[Image comparison data]
- - - - - - -
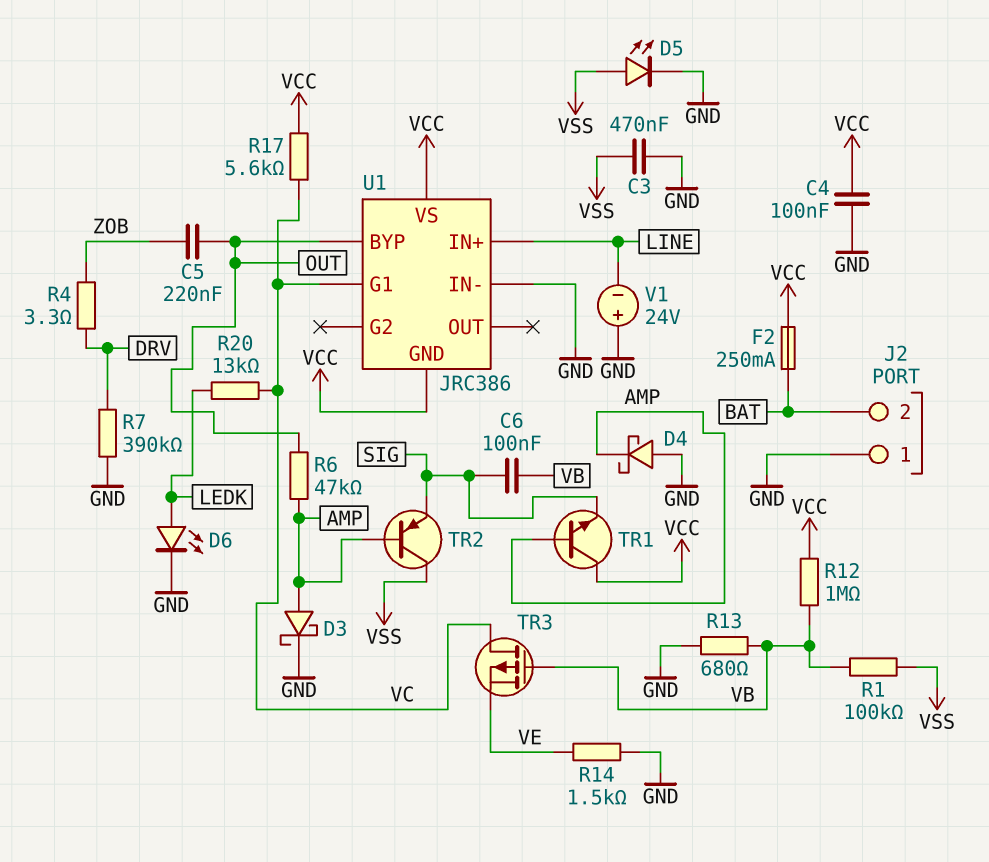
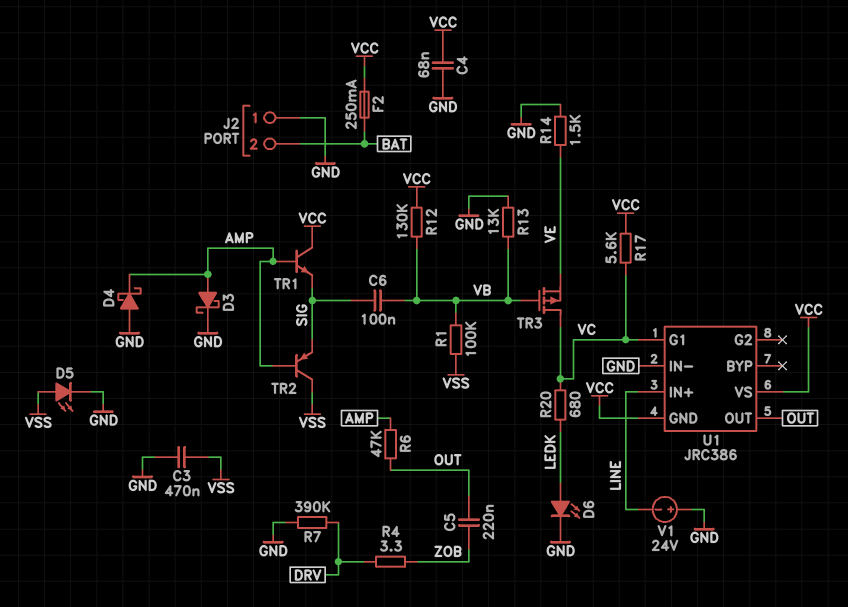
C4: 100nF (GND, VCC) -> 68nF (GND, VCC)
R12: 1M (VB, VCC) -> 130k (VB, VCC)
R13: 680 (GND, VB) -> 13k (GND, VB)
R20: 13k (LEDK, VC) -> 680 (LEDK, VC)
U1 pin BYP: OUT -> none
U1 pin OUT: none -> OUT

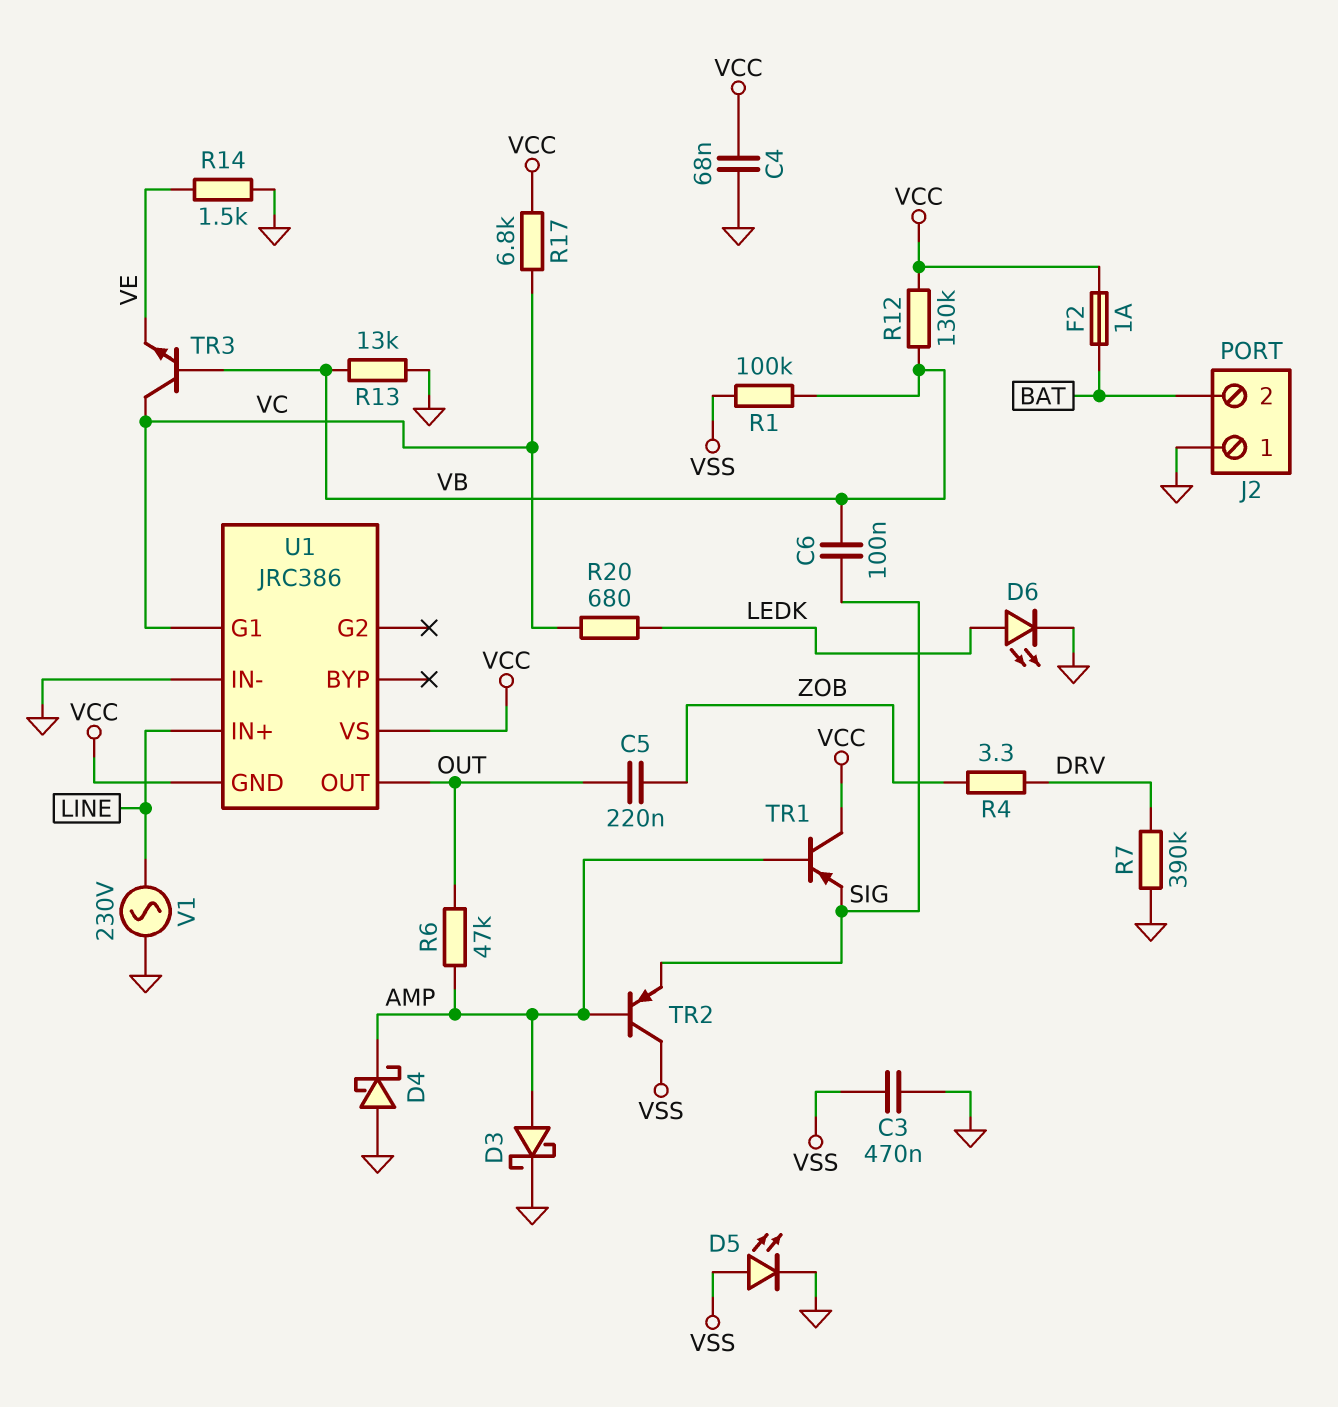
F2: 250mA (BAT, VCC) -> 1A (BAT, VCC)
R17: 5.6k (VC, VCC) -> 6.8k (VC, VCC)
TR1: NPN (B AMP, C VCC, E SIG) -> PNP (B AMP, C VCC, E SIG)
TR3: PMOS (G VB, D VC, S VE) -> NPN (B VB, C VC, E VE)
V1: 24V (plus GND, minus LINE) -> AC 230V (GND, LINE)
- - - - - - -
#### [Exercise objective]
Locate "TR1: NPN (B" in the data above. Then repeat, exactly, its line and each line after it through the last, adding nothing.

#### [Result of the task]
TR1: NPN (B AMP, C VCC, E SIG) -> PNP (B AMP, C VCC, E SIG)
TR3: PMOS (G VB, D VC, S VE) -> NPN (B VB, C VC, E VE)
V1: 24V (plus GND, minus LINE) -> AC 230V (GND, LINE)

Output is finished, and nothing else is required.